**Task requirements:** Can you reproduce the data below line for line, with every word and coordinate unchanged, but leave the pictures out?

**Material provided:**
[START]

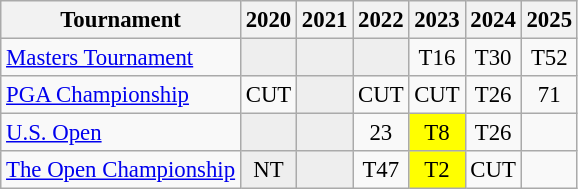
2020 [268, 20]
2021 [325, 20]
NT [268, 170]
T2 [437, 170]
T8 [437, 133]
PGA Championship [121, 95]
The Open Championship [121, 170]
U.S. Open [121, 133]
2023 [437, 20]
2022 [381, 20]
T47 [381, 170]
2025 [549, 20]
23 [381, 133]
T16 [437, 58]
71 [549, 95]
T30 [493, 58]
2024 [493, 20]
Tournament [121, 20]
T52 [549, 58]
Masters Tournament [121, 58]
Find where the given text appears and provide that cell's center as (X, Y) coordinate. 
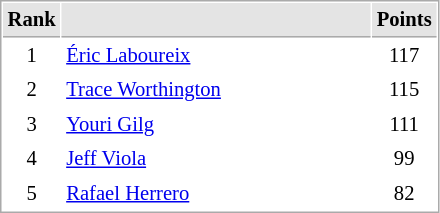
117 (404, 56)
115 (404, 90)
3 (32, 124)
1 (32, 56)
5 (32, 194)
Rank (32, 20)
2 (32, 90)
Points (404, 20)
Jeff Viola (216, 158)
Youri Gilg (216, 124)
Éric Laboureix (216, 56)
Rafael Herrero (216, 194)
111 (404, 124)
Trace Worthington (216, 90)
4 (32, 158)
82 (404, 194)
99 (404, 158)
Identify which cell holds the provided text, then report its [x, y] central coordinate. 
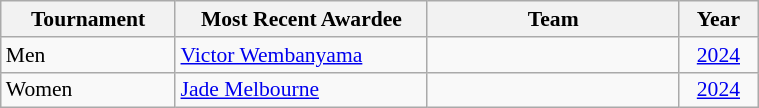
Men [88, 55]
Year [718, 19]
Victor Wembanyama [301, 55]
Jade Melbourne [301, 90]
Team [553, 19]
Most Recent Awardee [301, 19]
Women [88, 90]
Tournament [88, 19]
Determine the [x, y] coordinate at the center of the cell enclosing the given text.  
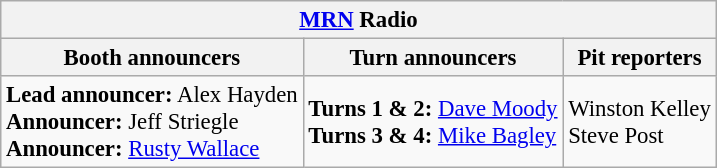
Pit reporters [640, 58]
Turn announcers [433, 58]
Booth announcers [152, 58]
Winston KelleySteve Post [640, 122]
Turns 1 & 2: Dave MoodyTurns 3 & 4: Mike Bagley [433, 122]
MRN Radio [358, 20]
Lead announcer: Alex HaydenAnnouncer: Jeff StriegleAnnouncer: Rusty Wallace [152, 122]
Detect which cell encompasses the target text, then output its (x, y) center coordinate. 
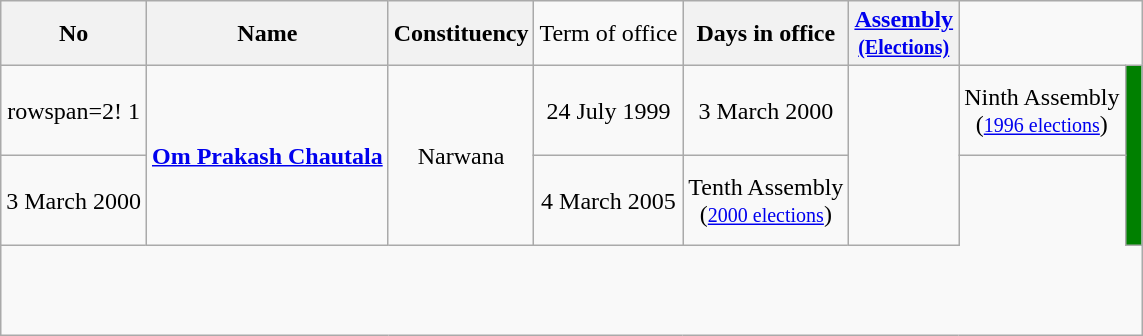
24 July 1999 (608, 111)
Name (267, 34)
Narwana (461, 156)
No (74, 34)
Ninth Assembly(1996 elections) (1042, 111)
Om Prakash Chautala (267, 156)
Constituency (461, 34)
rowspan=2! 1 (74, 111)
4 March 2005 (608, 201)
Assembly(Elections) (904, 34)
Days in office (766, 34)
Term of office (608, 34)
Tenth Assembly(2000 elections) (766, 201)
Output the (X, Y) coordinate of the center of the cell containing the given text.  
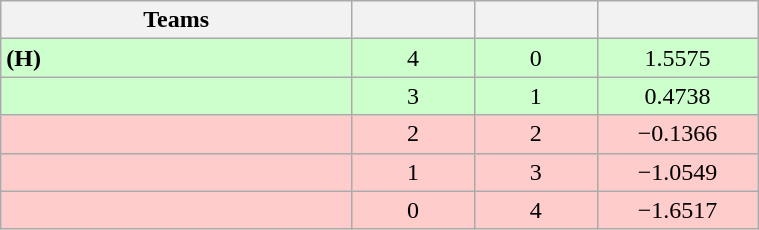
Teams (176, 20)
1.5575 (677, 58)
−1.0549 (677, 172)
0.4738 (677, 96)
(H) (176, 58)
−1.6517 (677, 210)
−0.1366 (677, 134)
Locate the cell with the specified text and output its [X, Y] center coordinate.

[END]

**Task output:**
2020 [268, 20]
2021 [325, 20]
NT [268, 170]
T2 [437, 170]
T8 [437, 133]
PGA Championship [121, 95]
The Open Championship [121, 170]
U.S. Open [121, 133]
2023 [437, 20]
2022 [381, 20]
T47 [381, 170]
2025 [549, 20]
23 [381, 133]
T16 [437, 58]
71 [549, 95]
T30 [493, 58]
2024 [493, 20]
Tournament [121, 20]
T52 [549, 58]
Masters Tournament [121, 58]
Find where the given text appears and provide that cell's center as (X, Y) coordinate. 
117 (404, 56)
115 (404, 90)
3 (32, 124)
1 (32, 56)
5 (32, 194)
Rank (32, 20)
2 (32, 90)
Points (404, 20)
Jeff Viola (216, 158)
Youri Gilg (216, 124)
Éric Laboureix (216, 56)
Rafael Herrero (216, 194)
111 (404, 124)
Trace Worthington (216, 90)
4 (32, 158)
82 (404, 194)
99 (404, 158)
Identify which cell holds the provided text, then report its [x, y] central coordinate. 
Men [88, 55]
Year [718, 19]
Victor Wembanyama [301, 55]
Jade Melbourne [301, 90]
Team [553, 19]
Most Recent Awardee [301, 19]
Women [88, 90]
Tournament [88, 19]
Determine the [x, y] coordinate at the center of the cell enclosing the given text.  
Pit reporters [640, 58]
Turn announcers [433, 58]
Booth announcers [152, 58]
Winston KelleySteve Post [640, 122]
Turns 1 & 2: Dave MoodyTurns 3 & 4: Mike Bagley [433, 122]
MRN Radio [358, 20]
Lead announcer: Alex HaydenAnnouncer: Jeff StriegleAnnouncer: Rusty Wallace [152, 122]
Detect which cell encompasses the target text, then output its (x, y) center coordinate. 
24 July 1999 (608, 111)
Name (267, 34)
Narwana (461, 156)
No (74, 34)
Ninth Assembly(1996 elections) (1042, 111)
Om Prakash Chautala (267, 156)
Constituency (461, 34)
rowspan=2! 1 (74, 111)
4 March 2005 (608, 201)
Assembly(Elections) (904, 34)
Days in office (766, 34)
Term of office (608, 34)
Tenth Assembly(2000 elections) (766, 201)
Output the (X, Y) coordinate of the center of the cell containing the given text.  
Teams (176, 20)
1.5575 (677, 58)
−1.0549 (677, 172)
0.4738 (677, 96)
(H) (176, 58)
−1.6517 (677, 210)
−0.1366 (677, 134)
Locate the cell with the specified text and output its [X, Y] center coordinate.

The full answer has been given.